### Prompt
Print, in exact form, the lines below from the one containing "grey brick N2:N7" through the one containing "none -> orange brick I8 level 1", and omit all others.

### Stored items from a collection
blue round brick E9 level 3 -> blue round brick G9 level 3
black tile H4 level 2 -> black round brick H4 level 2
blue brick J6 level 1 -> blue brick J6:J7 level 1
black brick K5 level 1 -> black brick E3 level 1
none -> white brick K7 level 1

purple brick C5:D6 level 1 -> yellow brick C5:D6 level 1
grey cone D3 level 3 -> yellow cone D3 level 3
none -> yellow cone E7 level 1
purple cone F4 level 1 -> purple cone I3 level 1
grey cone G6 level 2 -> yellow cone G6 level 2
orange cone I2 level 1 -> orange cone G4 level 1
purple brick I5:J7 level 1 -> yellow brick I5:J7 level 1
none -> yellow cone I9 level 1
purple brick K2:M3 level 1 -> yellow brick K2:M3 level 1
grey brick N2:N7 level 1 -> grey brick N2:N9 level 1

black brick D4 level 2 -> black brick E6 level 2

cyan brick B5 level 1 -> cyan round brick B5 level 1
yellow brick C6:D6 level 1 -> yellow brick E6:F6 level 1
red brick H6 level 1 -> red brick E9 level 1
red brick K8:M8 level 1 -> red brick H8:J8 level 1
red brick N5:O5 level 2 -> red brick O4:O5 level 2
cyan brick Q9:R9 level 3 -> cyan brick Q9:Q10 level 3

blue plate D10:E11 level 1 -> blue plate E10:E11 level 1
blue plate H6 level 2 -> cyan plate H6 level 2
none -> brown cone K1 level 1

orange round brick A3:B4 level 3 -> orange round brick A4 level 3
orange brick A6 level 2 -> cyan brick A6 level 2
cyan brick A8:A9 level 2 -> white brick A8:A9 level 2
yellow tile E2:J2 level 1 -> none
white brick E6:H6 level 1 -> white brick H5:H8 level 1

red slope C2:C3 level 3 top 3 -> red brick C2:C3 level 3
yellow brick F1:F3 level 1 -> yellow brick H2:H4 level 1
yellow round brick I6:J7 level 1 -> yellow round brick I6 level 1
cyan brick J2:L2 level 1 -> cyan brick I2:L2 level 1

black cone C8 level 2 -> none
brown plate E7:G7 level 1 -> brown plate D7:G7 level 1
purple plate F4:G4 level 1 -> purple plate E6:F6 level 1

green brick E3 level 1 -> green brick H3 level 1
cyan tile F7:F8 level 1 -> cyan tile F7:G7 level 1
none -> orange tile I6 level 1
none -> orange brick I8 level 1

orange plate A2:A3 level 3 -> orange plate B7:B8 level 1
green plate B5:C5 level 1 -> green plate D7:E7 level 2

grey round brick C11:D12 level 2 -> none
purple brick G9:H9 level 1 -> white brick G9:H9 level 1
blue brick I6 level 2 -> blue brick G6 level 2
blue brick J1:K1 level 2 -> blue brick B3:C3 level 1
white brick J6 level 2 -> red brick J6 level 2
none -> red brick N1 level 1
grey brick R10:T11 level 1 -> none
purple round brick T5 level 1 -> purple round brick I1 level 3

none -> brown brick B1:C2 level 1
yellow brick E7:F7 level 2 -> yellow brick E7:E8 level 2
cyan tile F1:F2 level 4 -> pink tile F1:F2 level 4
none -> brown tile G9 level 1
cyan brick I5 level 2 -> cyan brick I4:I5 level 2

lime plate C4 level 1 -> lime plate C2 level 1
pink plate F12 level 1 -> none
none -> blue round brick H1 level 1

### Finished task
grey brick N2:N7 level 1 -> grey brick N2:N9 level 1

black brick D4 level 2 -> black brick E6 level 2

cyan brick B5 level 1 -> cyan round brick B5 level 1
yellow brick C6:D6 level 1 -> yellow brick E6:F6 level 1
red brick H6 level 1 -> red brick E9 level 1
red brick K8:M8 level 1 -> red brick H8:J8 level 1
red brick N5:O5 level 2 -> red brick O4:O5 level 2
cyan brick Q9:R9 level 3 -> cyan brick Q9:Q10 level 3

blue plate D10:E11 level 1 -> blue plate E10:E11 level 1
blue plate H6 level 2 -> cyan plate H6 level 2
none -> brown cone K1 level 1

orange round brick A3:B4 level 3 -> orange round brick A4 level 3
orange brick A6 level 2 -> cyan brick A6 level 2
cyan brick A8:A9 level 2 -> white brick A8:A9 level 2
yellow tile E2:J2 level 1 -> none
white brick E6:H6 level 1 -> white brick H5:H8 level 1

red slope C2:C3 level 3 top 3 -> red brick C2:C3 level 3
yellow brick F1:F3 level 1 -> yellow brick H2:H4 level 1
yellow round brick I6:J7 level 1 -> yellow round brick I6 level 1
cyan brick J2:L2 level 1 -> cyan brick I2:L2 level 1

black cone C8 level 2 -> none
brown plate E7:G7 level 1 -> brown plate D7:G7 level 1
purple plate F4:G4 level 1 -> purple plate E6:F6 level 1

green brick E3 level 1 -> green brick H3 level 1
cyan tile F7:F8 level 1 -> cyan tile F7:G7 level 1
none -> orange tile I6 level 1
none -> orange brick I8 level 1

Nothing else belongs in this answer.